◆ Your instructions: Your answer should hold exactly the lines below from the line with "blue cap: 1 -> 2" through the line with "turquoise box: 7 -> 4", both included, and no pictures at all.

◆ Exercise data:
• • • • •

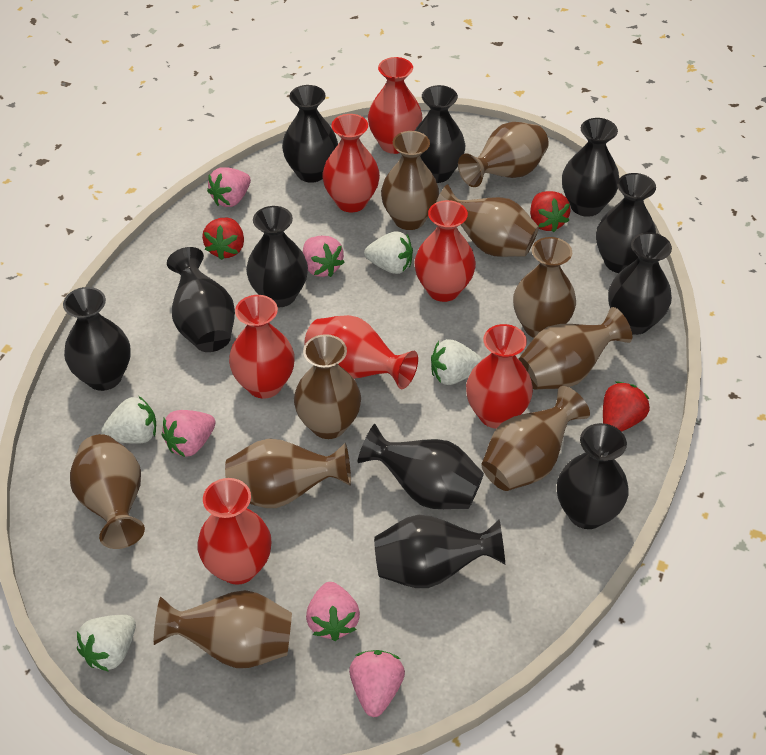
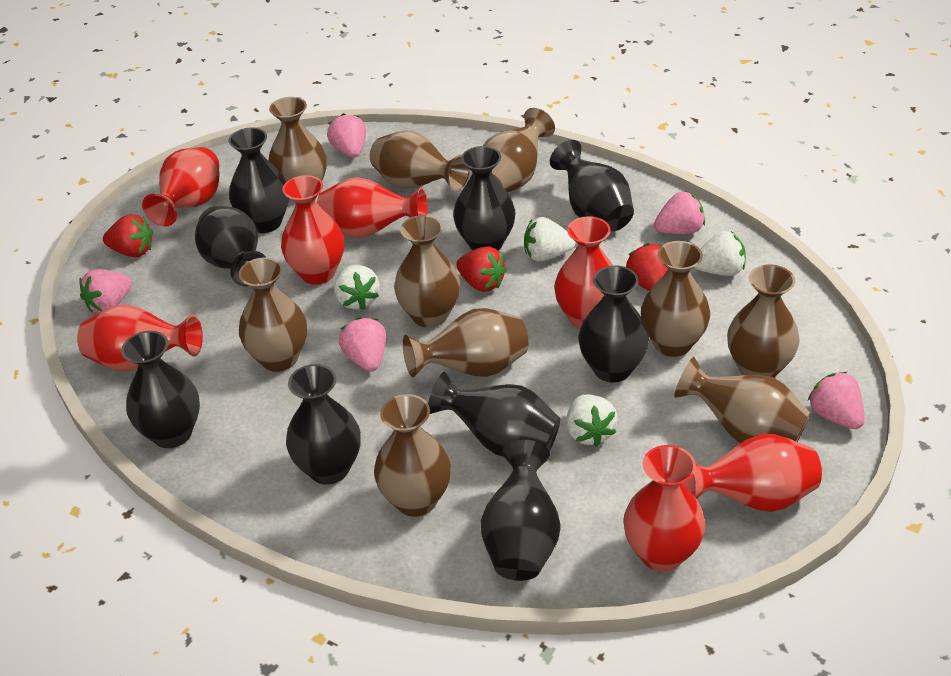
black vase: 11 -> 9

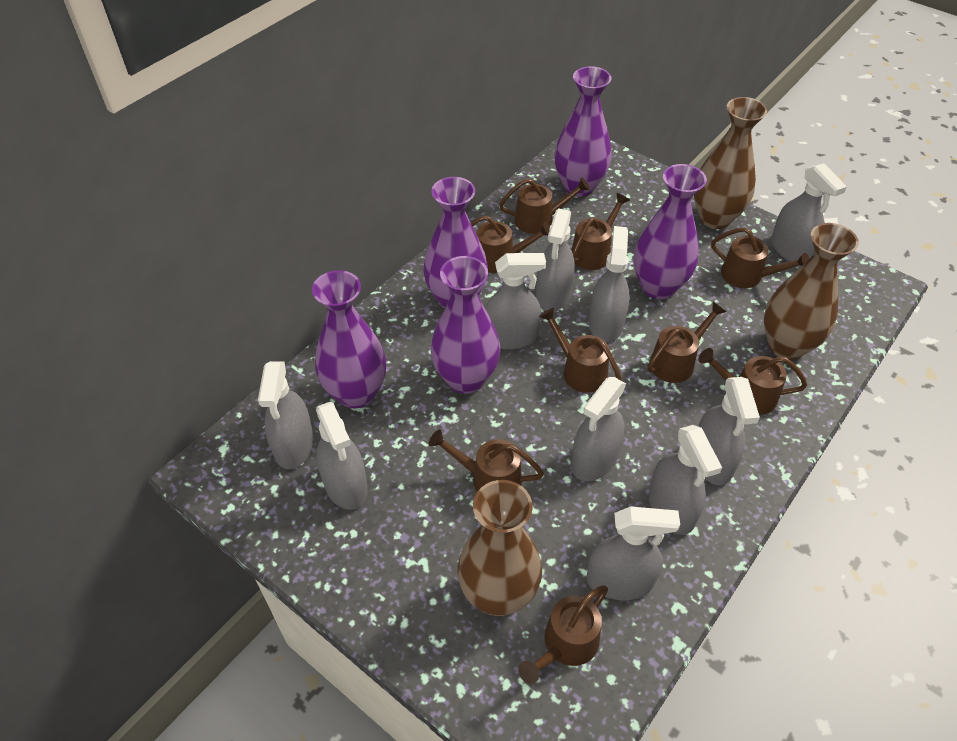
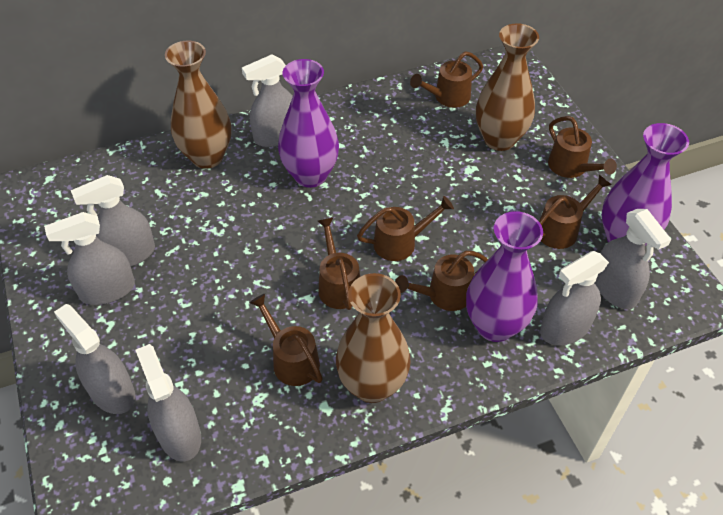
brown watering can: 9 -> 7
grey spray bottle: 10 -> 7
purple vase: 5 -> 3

• • • • •

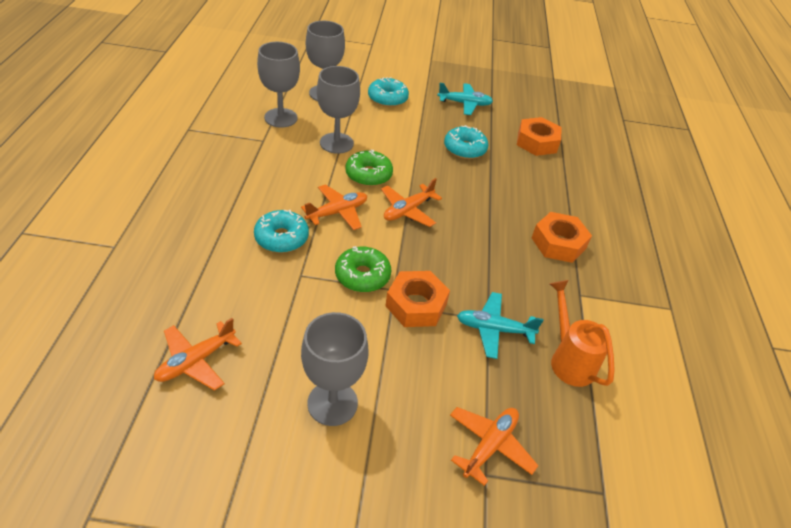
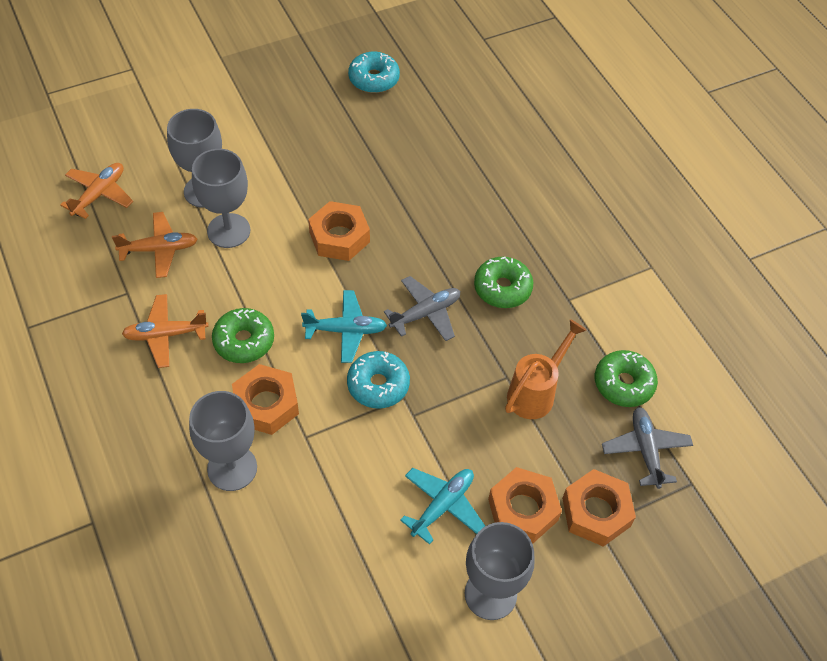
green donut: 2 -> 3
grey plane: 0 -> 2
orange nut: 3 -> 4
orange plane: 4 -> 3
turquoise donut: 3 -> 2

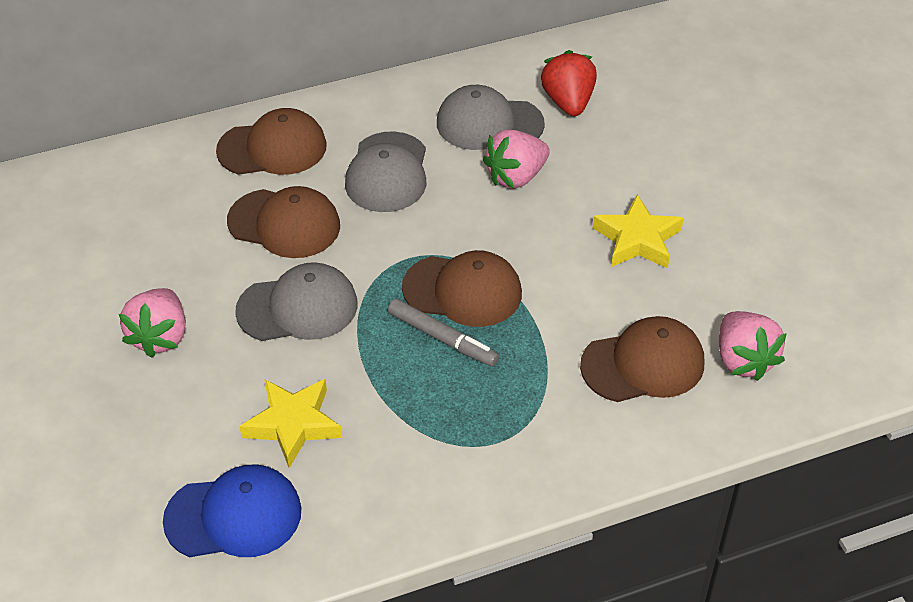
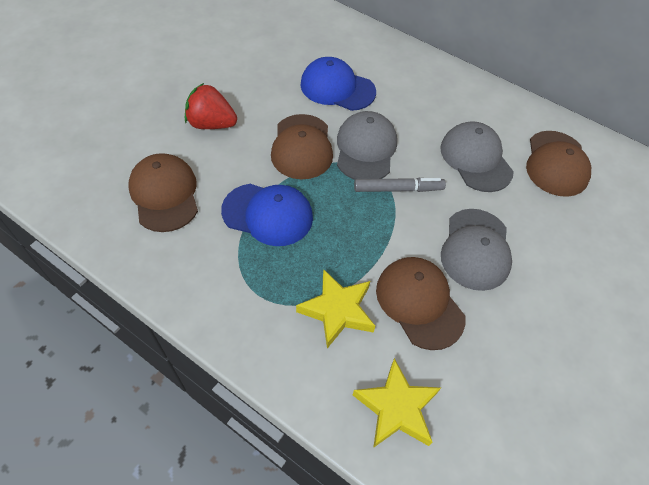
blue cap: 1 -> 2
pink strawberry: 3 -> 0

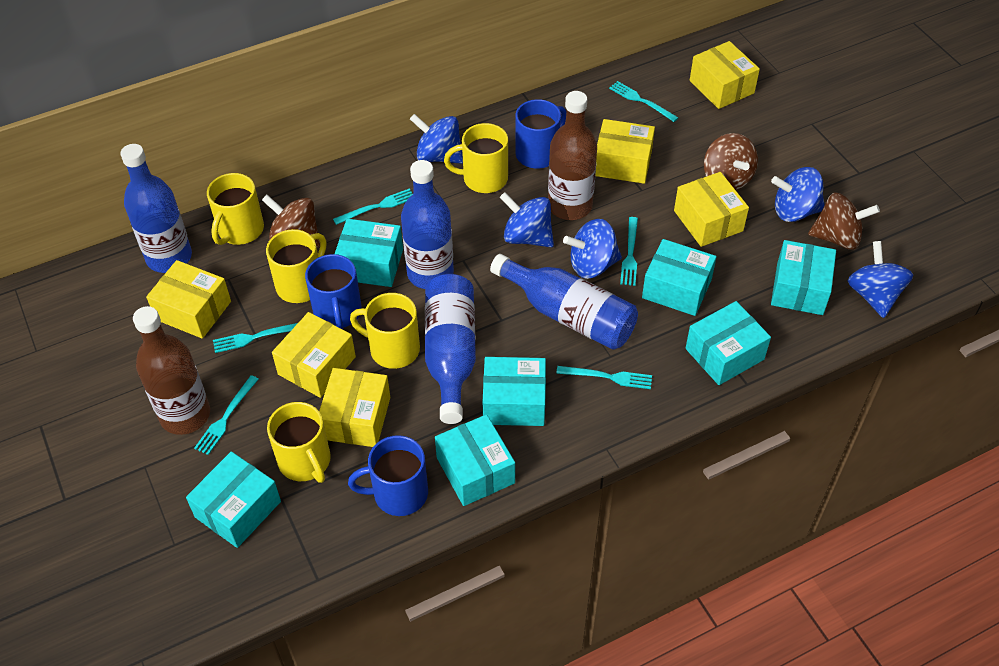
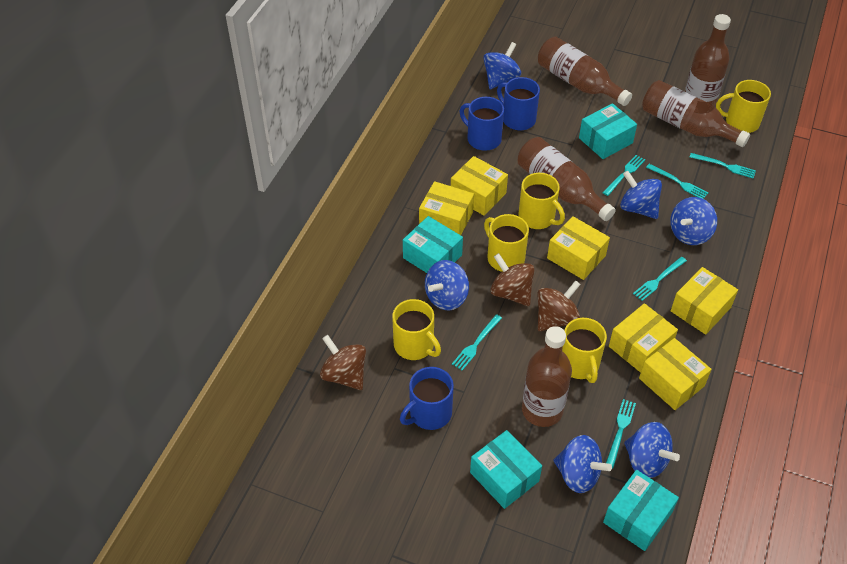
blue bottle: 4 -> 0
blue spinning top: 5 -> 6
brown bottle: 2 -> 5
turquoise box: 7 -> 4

• • • • •

◆ Your response:
blue cap: 1 -> 2
pink strawberry: 3 -> 0

blue bottle: 4 -> 0
blue spinning top: 5 -> 6
brown bottle: 2 -> 5
turquoise box: 7 -> 4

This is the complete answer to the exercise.